▸ **Aim of the task**
Would you print every entry below exactly as written, omitting the images?

Data excerpts
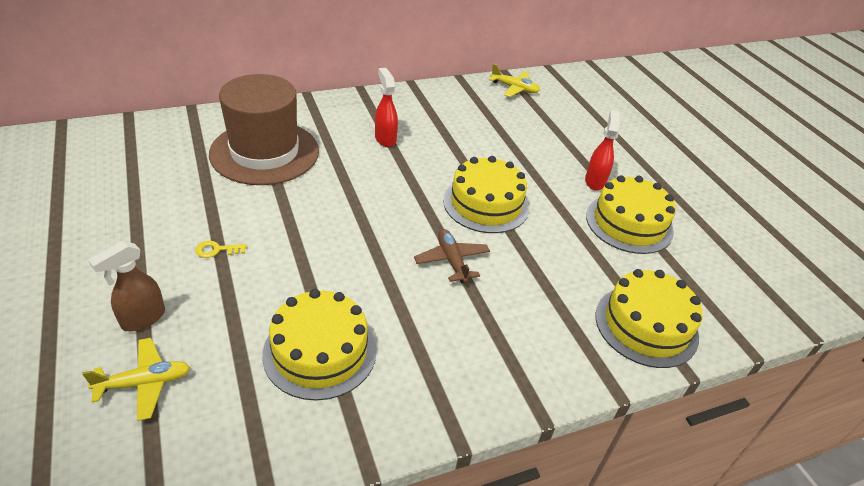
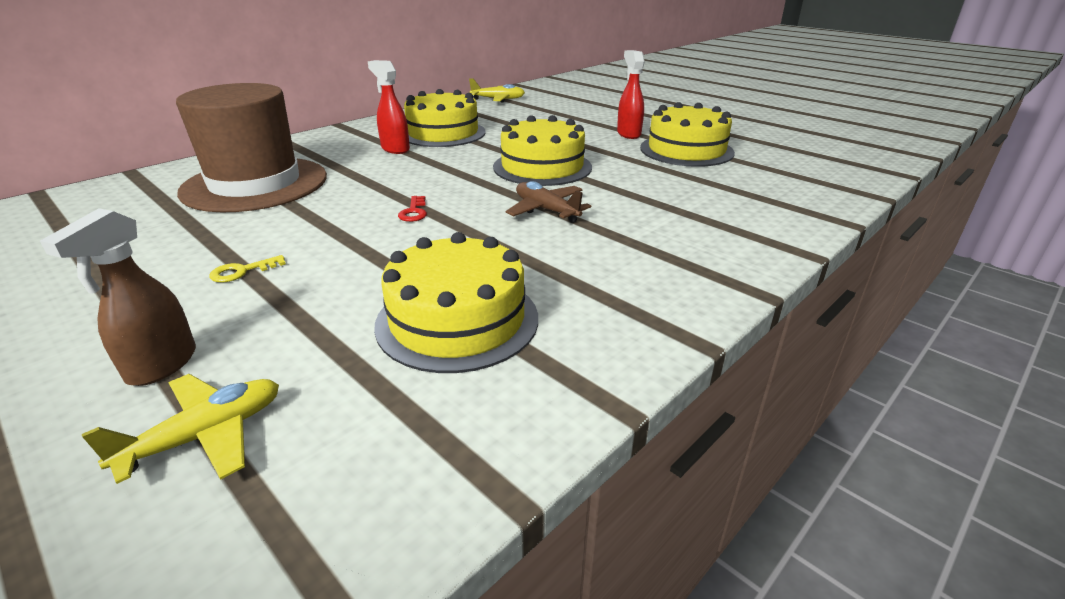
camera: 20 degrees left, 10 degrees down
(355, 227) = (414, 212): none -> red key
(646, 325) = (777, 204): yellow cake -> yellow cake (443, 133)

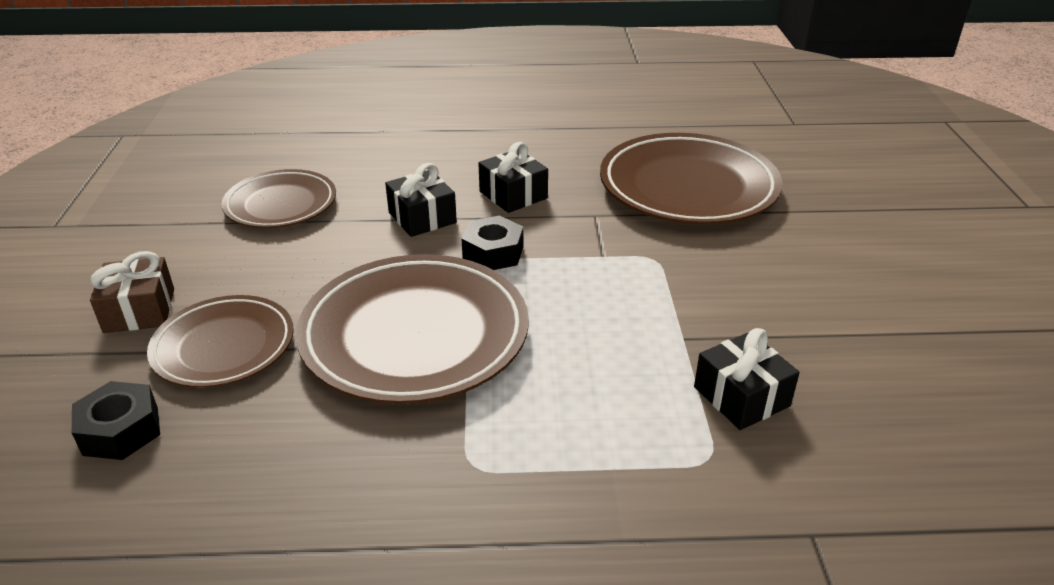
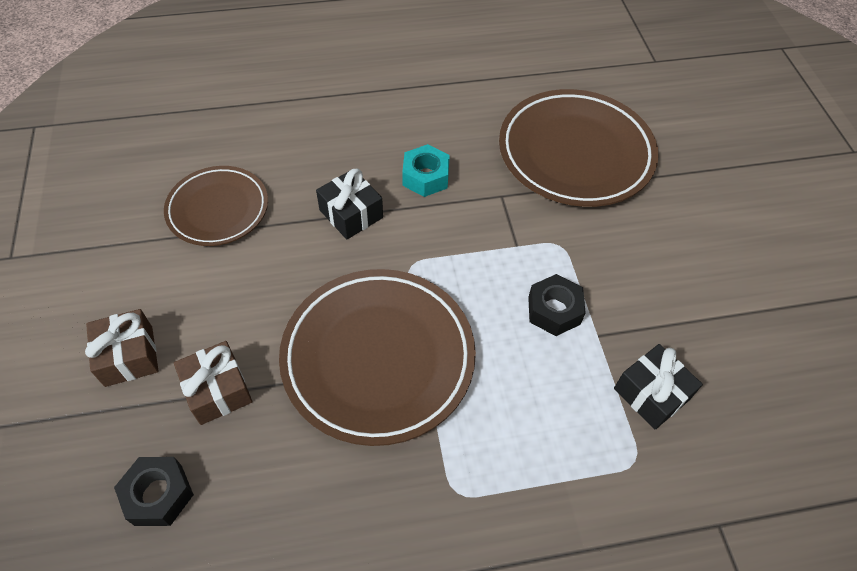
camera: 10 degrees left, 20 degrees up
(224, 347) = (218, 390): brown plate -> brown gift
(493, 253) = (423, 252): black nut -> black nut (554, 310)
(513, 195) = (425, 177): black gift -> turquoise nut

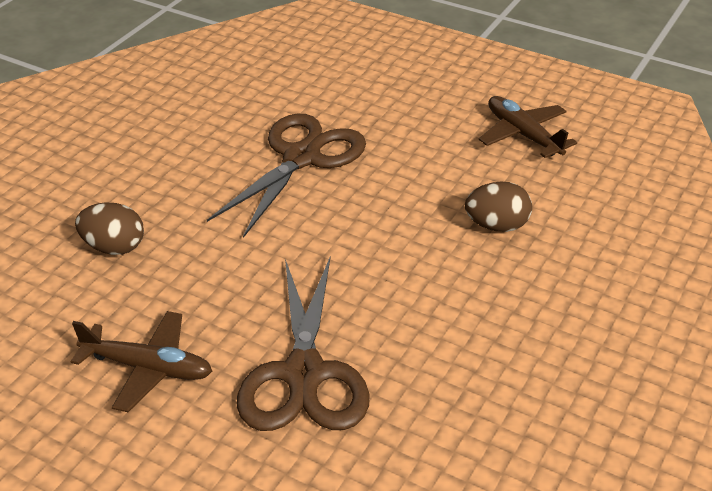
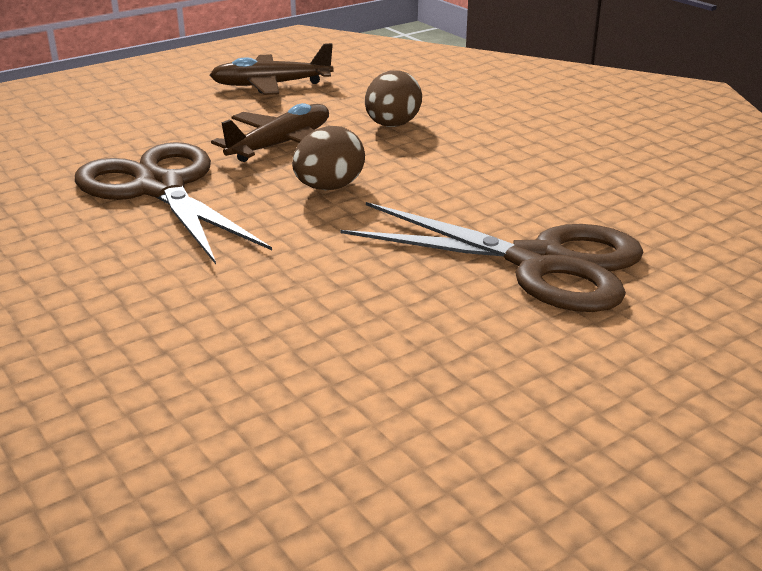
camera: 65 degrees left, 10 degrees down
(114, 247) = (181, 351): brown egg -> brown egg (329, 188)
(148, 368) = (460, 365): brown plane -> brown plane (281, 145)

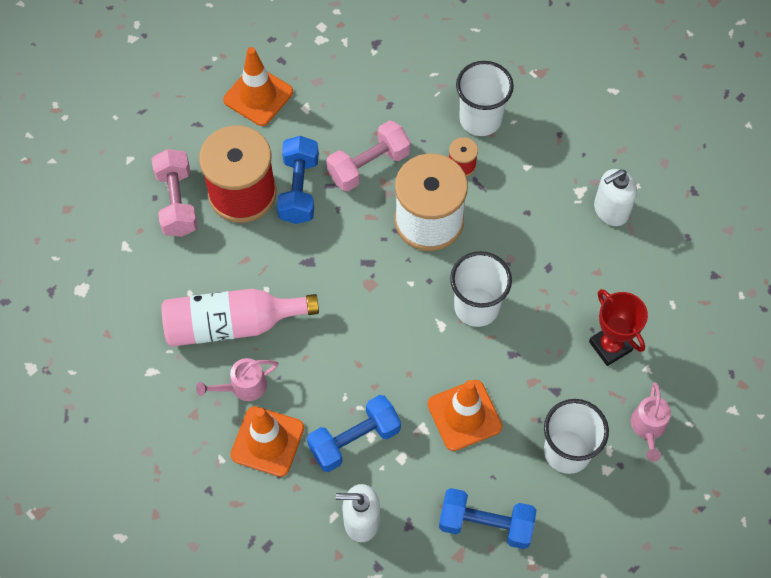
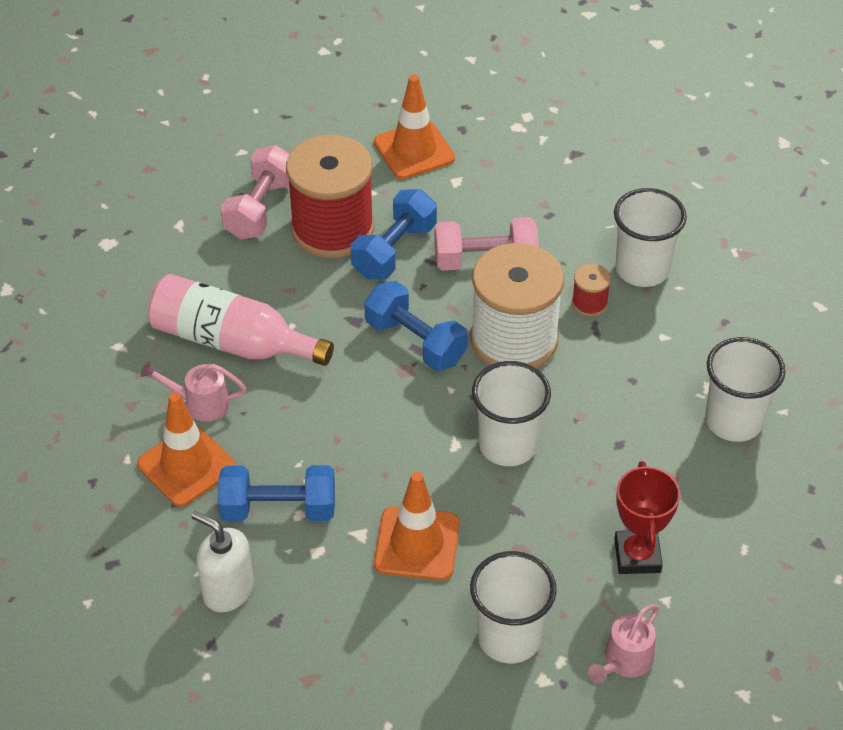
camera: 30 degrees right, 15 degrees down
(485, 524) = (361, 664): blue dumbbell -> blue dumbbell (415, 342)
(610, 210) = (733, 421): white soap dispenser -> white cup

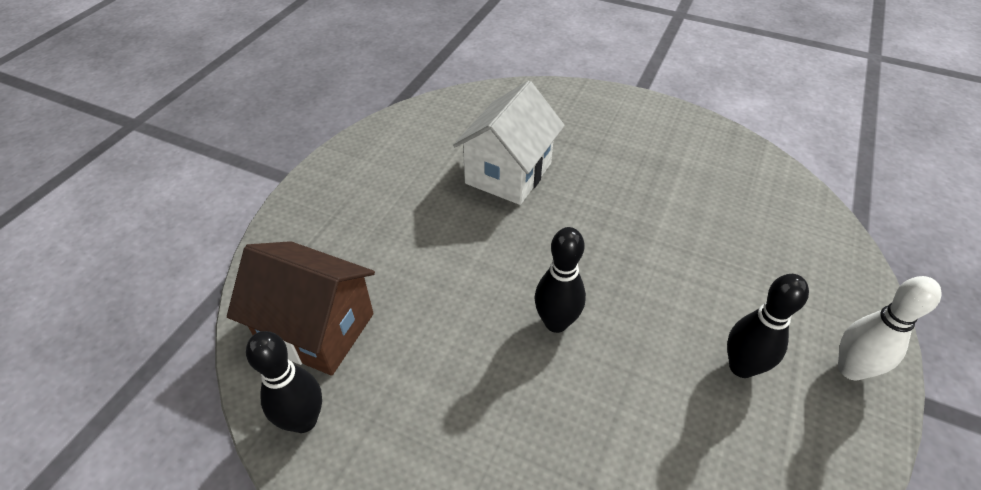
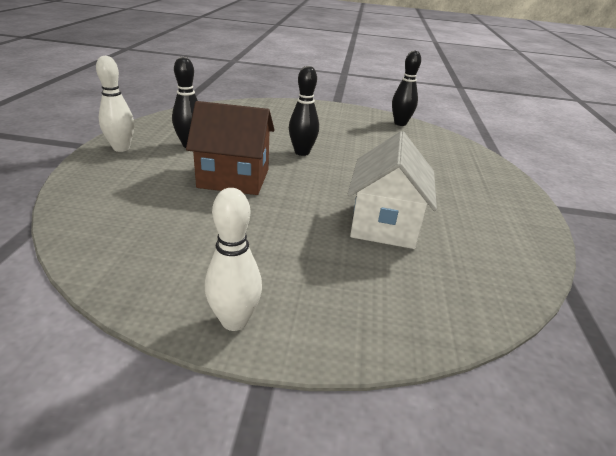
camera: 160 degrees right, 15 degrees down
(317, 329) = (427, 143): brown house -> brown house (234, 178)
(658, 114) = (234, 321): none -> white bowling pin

▸ **Task result**
camera: 20 degrees left, 10 degrees down
(355, 227) = (414, 212): none -> red key
(646, 325) = (777, 204): yellow cake -> yellow cake (443, 133)

camera: 10 degrees left, 20 degrees up
(224, 347) = (218, 390): brown plate -> brown gift
(493, 253) = (423, 252): black nut -> black nut (554, 310)
(513, 195) = (425, 177): black gift -> turquoise nut

camera: 65 degrees left, 10 degrees down
(114, 247) = (181, 351): brown egg -> brown egg (329, 188)
(148, 368) = (460, 365): brown plane -> brown plane (281, 145)

camera: 30 degrees right, 15 degrees down
(485, 524) = (361, 664): blue dumbbell -> blue dumbbell (415, 342)
(610, 210) = (733, 421): white soap dispenser -> white cup

camera: 160 degrees right, 15 degrees down
(317, 329) = (427, 143): brown house -> brown house (234, 178)
(658, 114) = (234, 321): none -> white bowling pin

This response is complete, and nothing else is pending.